▸ **What the exercise asks**: Please filter the entries and return only the lines that include "none".
Information provided section start
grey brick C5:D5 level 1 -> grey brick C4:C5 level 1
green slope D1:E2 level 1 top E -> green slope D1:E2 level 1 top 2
Information provided section end
Information provided section start
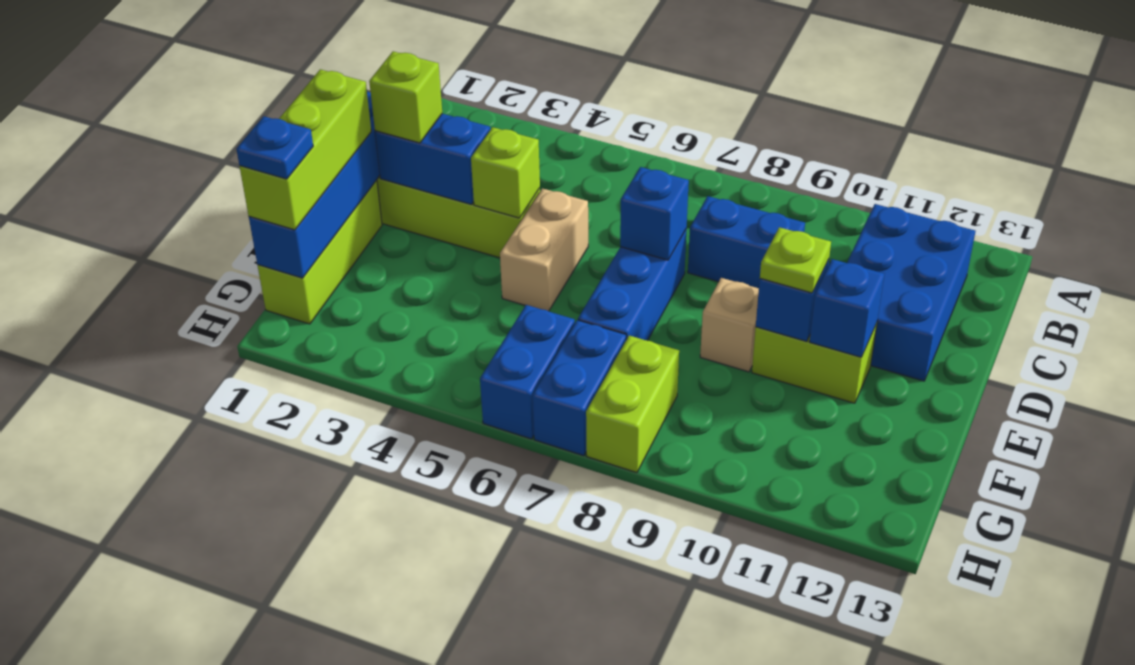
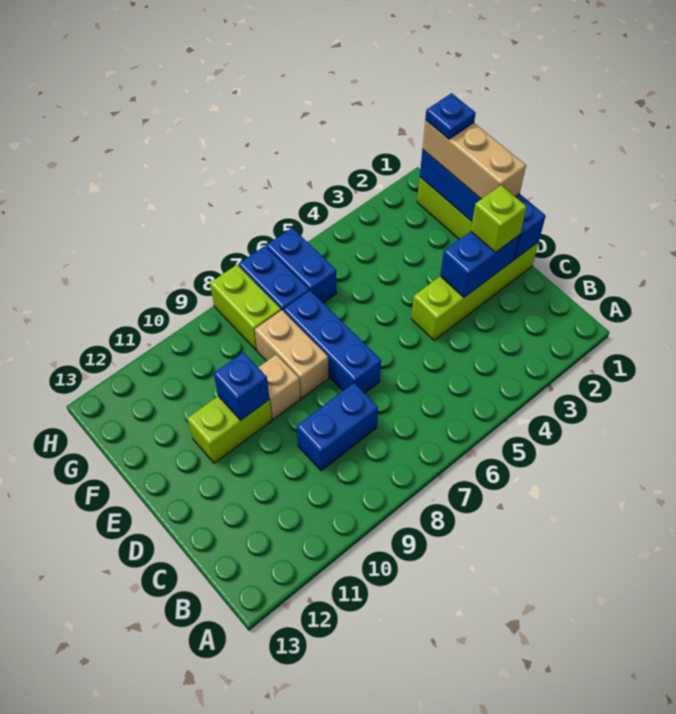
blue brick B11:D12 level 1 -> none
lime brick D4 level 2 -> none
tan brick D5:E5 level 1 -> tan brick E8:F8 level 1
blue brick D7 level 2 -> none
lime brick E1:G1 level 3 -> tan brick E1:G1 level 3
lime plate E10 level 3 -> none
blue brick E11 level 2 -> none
Information provided section end
▸ **Result of the exercise**:
blue brick B11:D12 level 1 -> none
lime brick D4 level 2 -> none
blue brick D7 level 2 -> none
lime plate E10 level 3 -> none
blue brick E11 level 2 -> none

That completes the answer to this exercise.